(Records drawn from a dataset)
+ + + + +
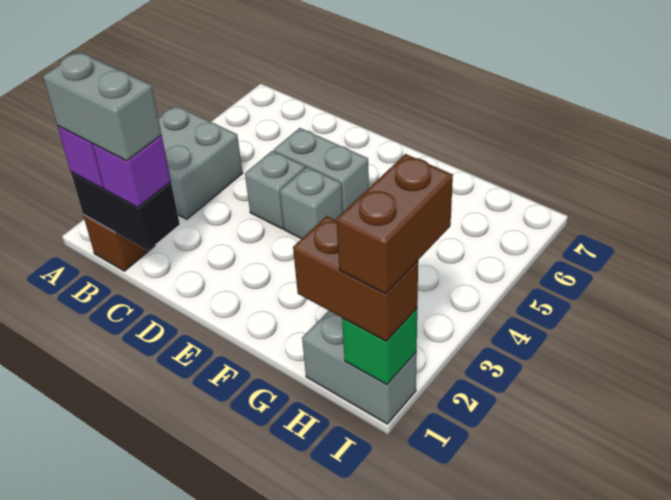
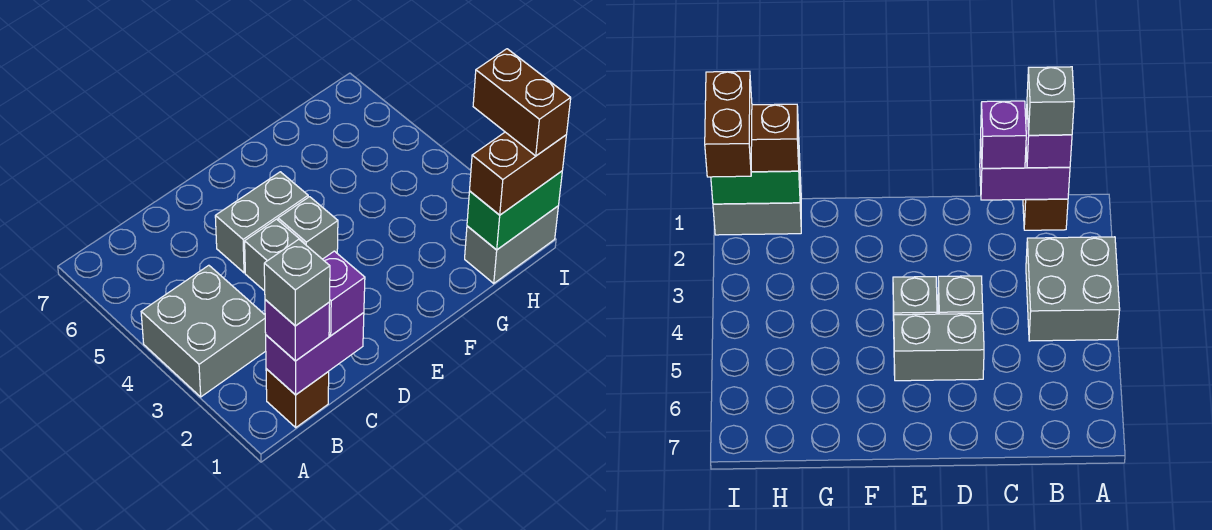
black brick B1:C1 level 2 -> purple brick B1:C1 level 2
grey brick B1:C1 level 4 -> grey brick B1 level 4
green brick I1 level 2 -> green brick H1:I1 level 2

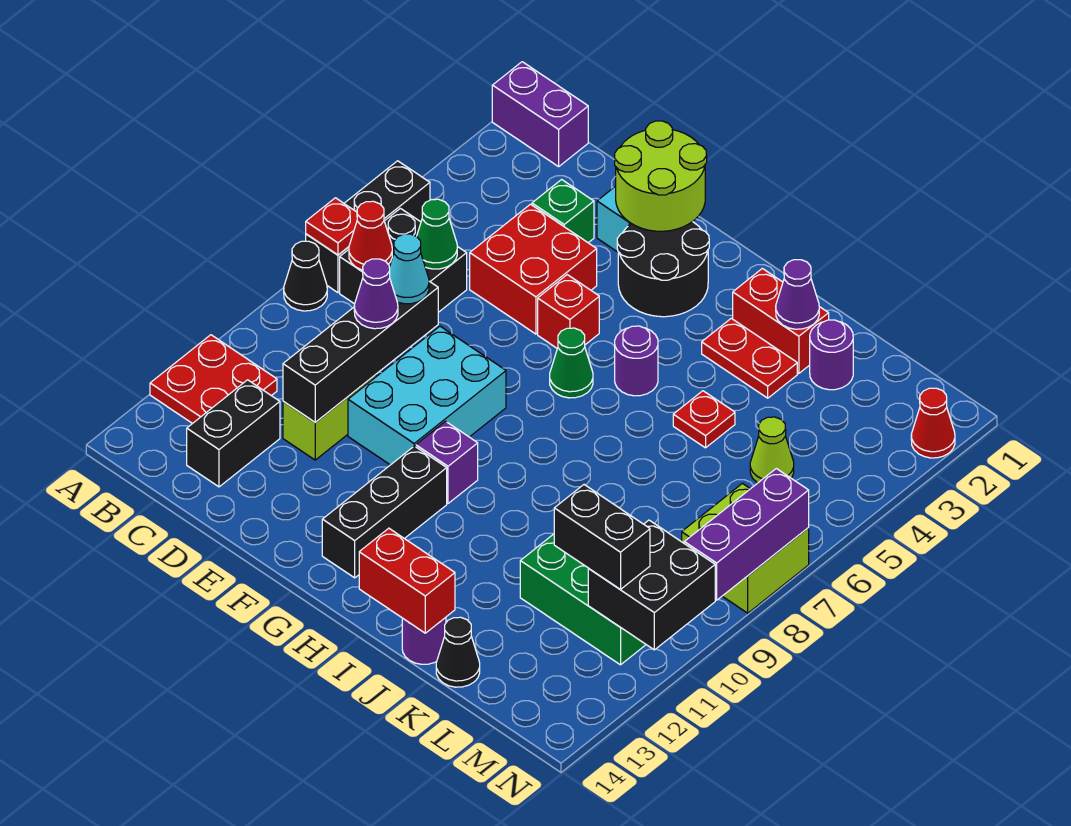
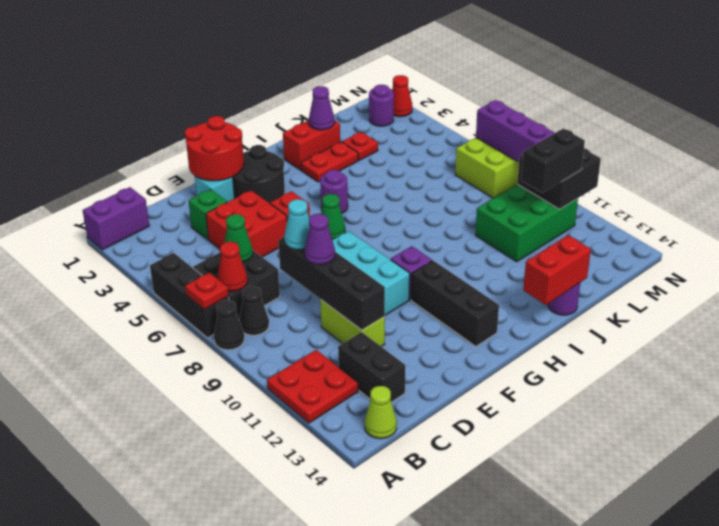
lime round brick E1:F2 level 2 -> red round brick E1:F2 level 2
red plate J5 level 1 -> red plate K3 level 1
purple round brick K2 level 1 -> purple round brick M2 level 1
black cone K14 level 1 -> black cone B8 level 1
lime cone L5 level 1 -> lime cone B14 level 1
+ + + + +
#### Exercise requirements:
Go back to the entries above and restate word for word every line from the first through the one that contains "lime round brick", leaving the pictures behind.

#### Output of the exercise:
black brick B1:C1 level 2 -> purple brick B1:C1 level 2
grey brick B1:C1 level 4 -> grey brick B1 level 4
green brick I1 level 2 -> green brick H1:I1 level 2

lime round brick E1:F2 level 2 -> red round brick E1:F2 level 2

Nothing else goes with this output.